» Record list
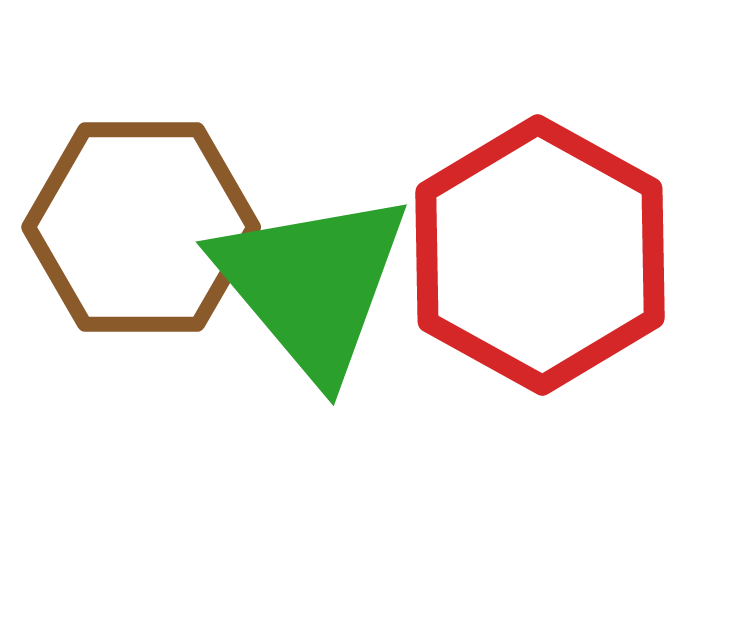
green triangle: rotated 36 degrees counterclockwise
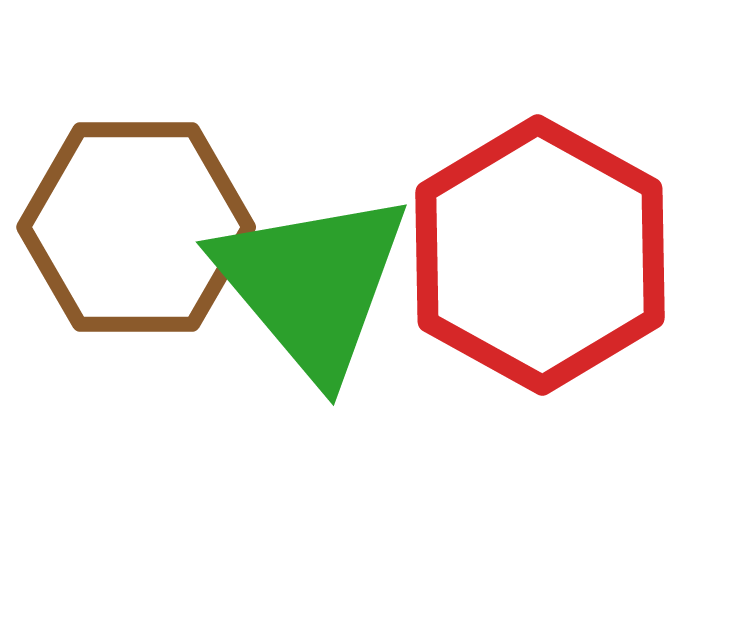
brown hexagon: moved 5 px left
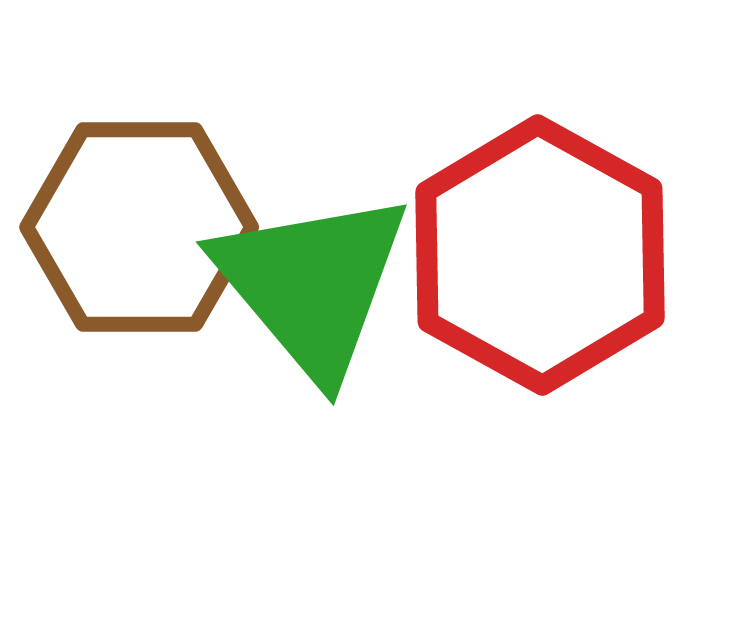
brown hexagon: moved 3 px right
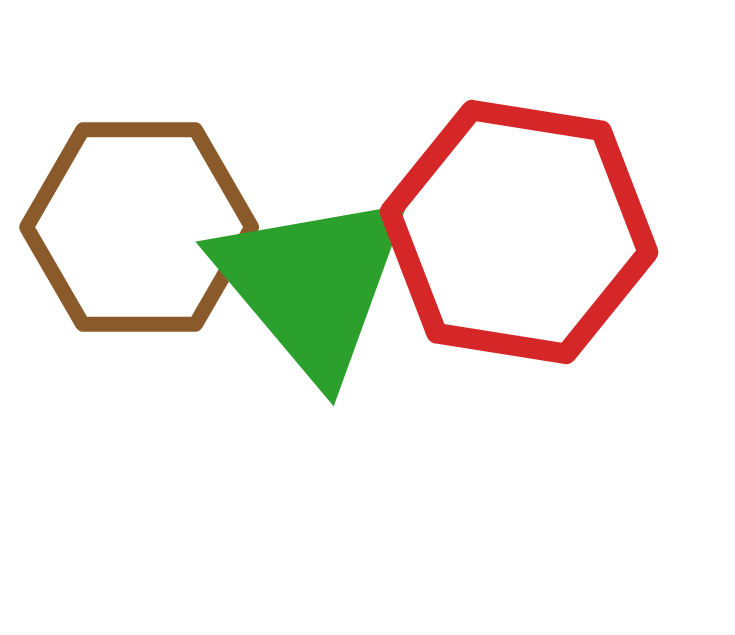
red hexagon: moved 21 px left, 23 px up; rotated 20 degrees counterclockwise
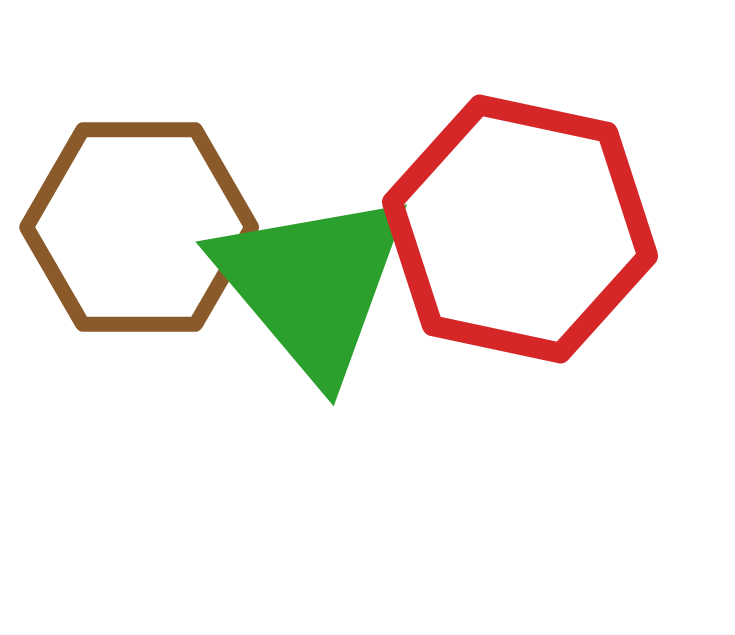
red hexagon: moved 1 px right, 3 px up; rotated 3 degrees clockwise
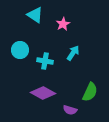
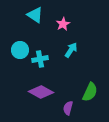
cyan arrow: moved 2 px left, 3 px up
cyan cross: moved 5 px left, 2 px up; rotated 21 degrees counterclockwise
purple diamond: moved 2 px left, 1 px up
purple semicircle: moved 2 px left, 2 px up; rotated 88 degrees clockwise
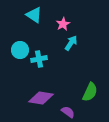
cyan triangle: moved 1 px left
cyan arrow: moved 7 px up
cyan cross: moved 1 px left
purple diamond: moved 6 px down; rotated 20 degrees counterclockwise
purple semicircle: moved 4 px down; rotated 112 degrees clockwise
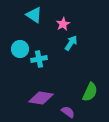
cyan circle: moved 1 px up
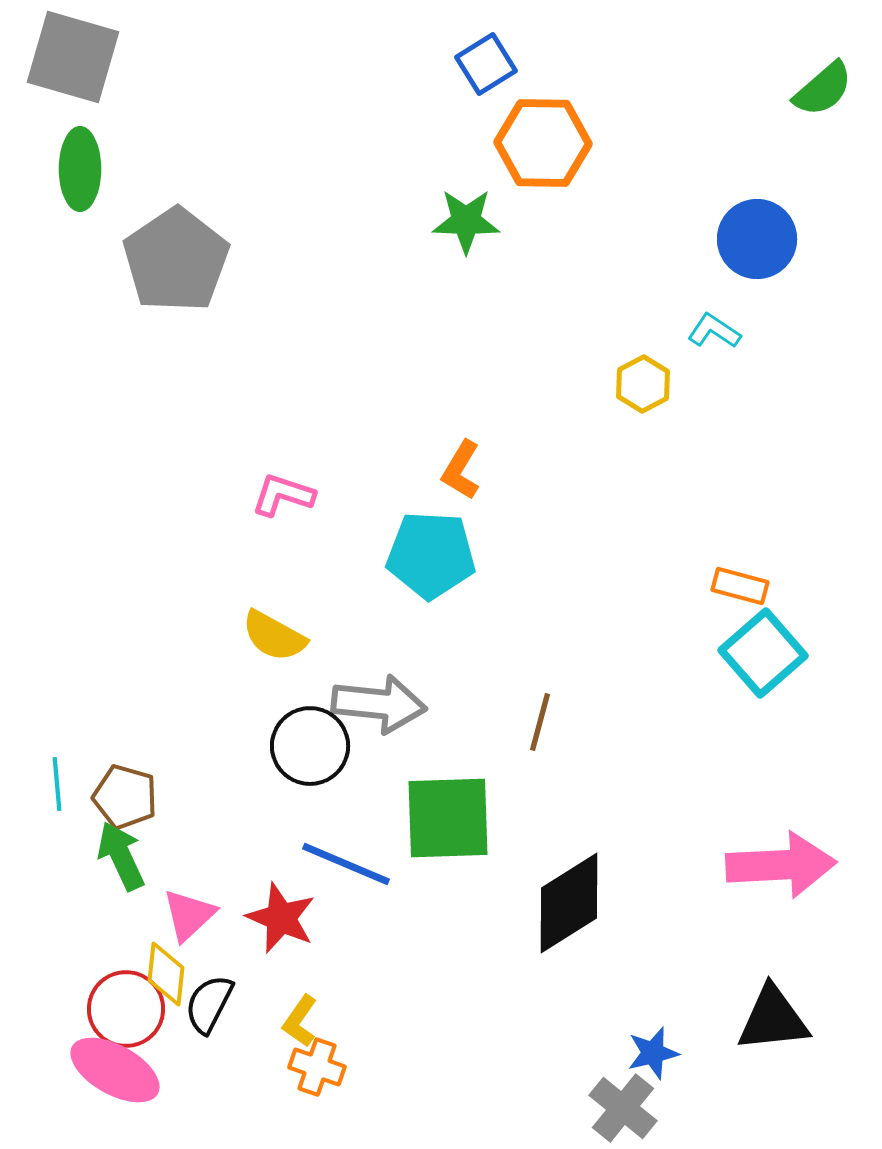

» Goal
Count how many lines of the items above contain the word "arrow". Reply with the number alone.

» Correct result
2